### [WHAT IS NEEDED]
Extract only the lines running from the top of the entries to the line that holds "<397,180,490,258> to <434,183,499,236>". Include that line and omit the pictures.
======== INPUT DATA
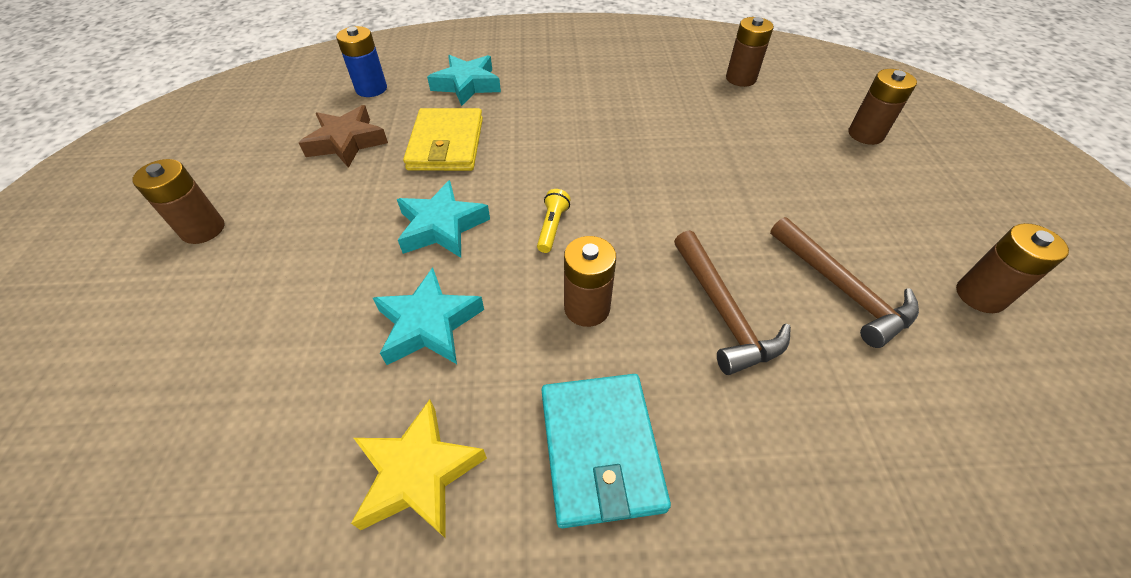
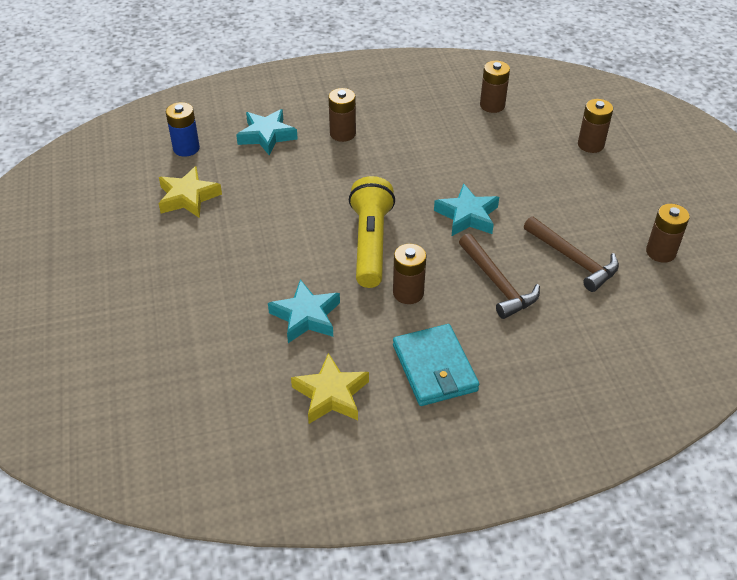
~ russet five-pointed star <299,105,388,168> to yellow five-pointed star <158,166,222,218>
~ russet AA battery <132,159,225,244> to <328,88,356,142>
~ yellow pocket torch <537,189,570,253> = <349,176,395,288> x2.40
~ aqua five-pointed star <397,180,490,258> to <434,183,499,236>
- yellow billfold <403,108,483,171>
================
### [RESPONSE TO THE EXERCISE]
~ russet five-pointed star <299,105,388,168> to yellow five-pointed star <158,166,222,218>
~ russet AA battery <132,159,225,244> to <328,88,356,142>
~ yellow pocket torch <537,189,570,253> = <349,176,395,288> x2.40
~ aqua five-pointed star <397,180,490,258> to <434,183,499,236>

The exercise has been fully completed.